### Task statement
Each entry below must be repeated exactly. Leave the pictures out of it.
===== Source information =====
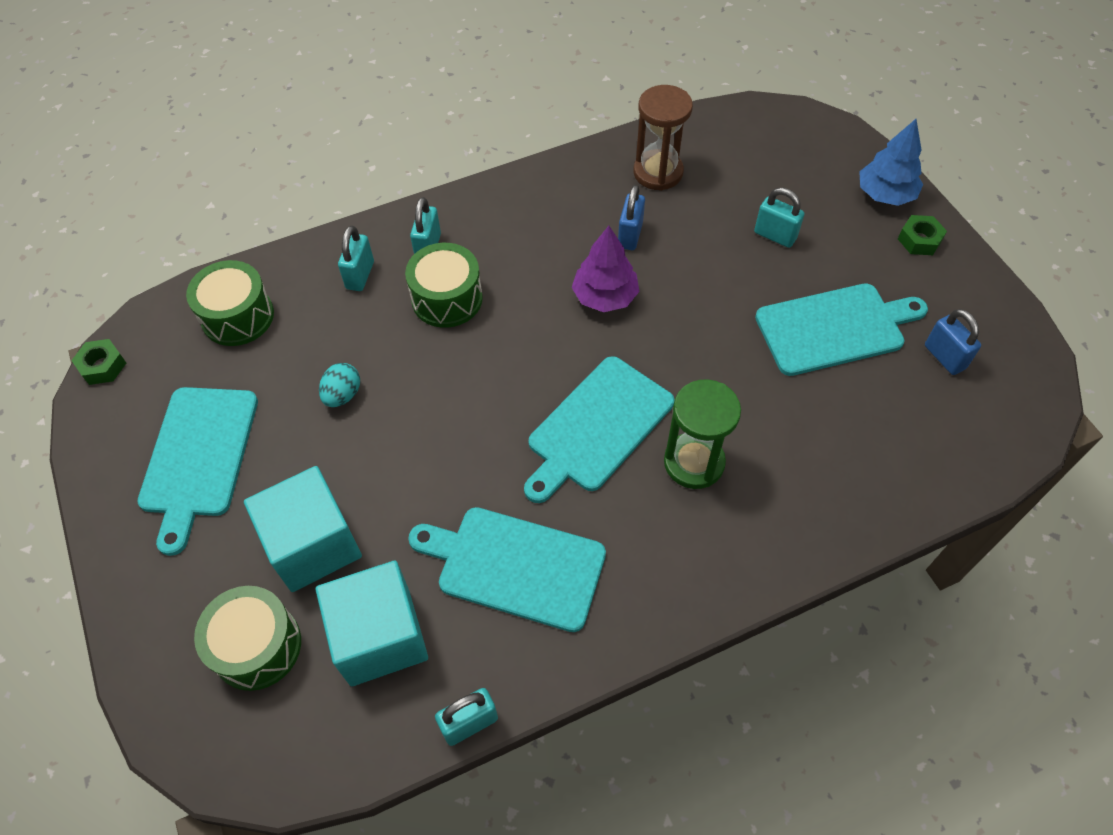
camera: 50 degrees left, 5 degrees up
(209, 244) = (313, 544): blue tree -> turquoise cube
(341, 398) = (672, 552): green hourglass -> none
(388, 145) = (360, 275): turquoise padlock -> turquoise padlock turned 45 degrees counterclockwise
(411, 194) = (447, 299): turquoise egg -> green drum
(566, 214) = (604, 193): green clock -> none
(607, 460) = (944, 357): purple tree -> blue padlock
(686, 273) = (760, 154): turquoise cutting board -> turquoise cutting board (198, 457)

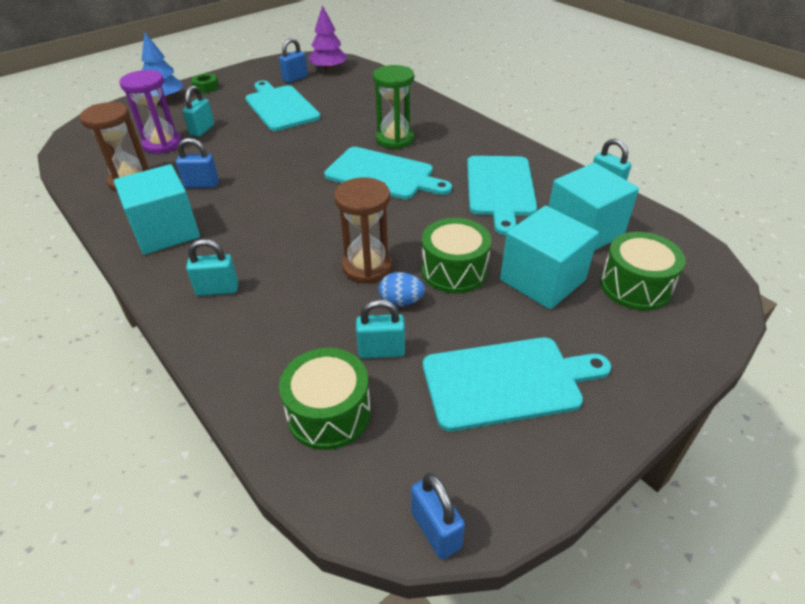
camera: 105 degrees left, 15 degrees down
(102, 366) = (436, 530): green nut -> blue padlock
(343, 395) = (401, 302): turquoise egg -> blue egg
(360, 275) = (258, 328): turquoise padlock -> turquoise padlock (381, 351)
(410, 375) = (367, 267): none -> brown hourglass
(447, 299) = (280, 264): green drum -> green drum (454, 270)
(542, 206) = (166, 231): none -> turquoise cube
(605, 296) = (266, 187): purple tree -> purple tree (328, 69)
(743, 197) = (162, 144): none -> purple hourglass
=====
### Final answer
camera: 50 degrees left, 5 degrees up
(209, 244) = (313, 544): blue tree -> turquoise cube
(341, 398) = (672, 552): green hourglass -> none
(388, 145) = (360, 275): turquoise padlock -> turquoise padlock turned 45 degrees counterclockwise
(411, 194) = (447, 299): turquoise egg -> green drum
(566, 214) = (604, 193): green clock -> none
(607, 460) = (944, 357): purple tree -> blue padlock
(686, 273) = (760, 154): turquoise cutting board -> turquoise cutting board (198, 457)

camera: 105 degrees left, 15 degrees down
(102, 366) = (436, 530): green nut -> blue padlock
(343, 395) = (401, 302): turquoise egg -> blue egg
(360, 275) = (258, 328): turquoise padlock -> turquoise padlock (381, 351)
(410, 375) = (367, 267): none -> brown hourglass
(447, 299) = (280, 264): green drum -> green drum (454, 270)
(542, 206) = (166, 231): none -> turquoise cube
(605, 296) = (266, 187): purple tree -> purple tree (328, 69)
(743, 197) = (162, 144): none -> purple hourglass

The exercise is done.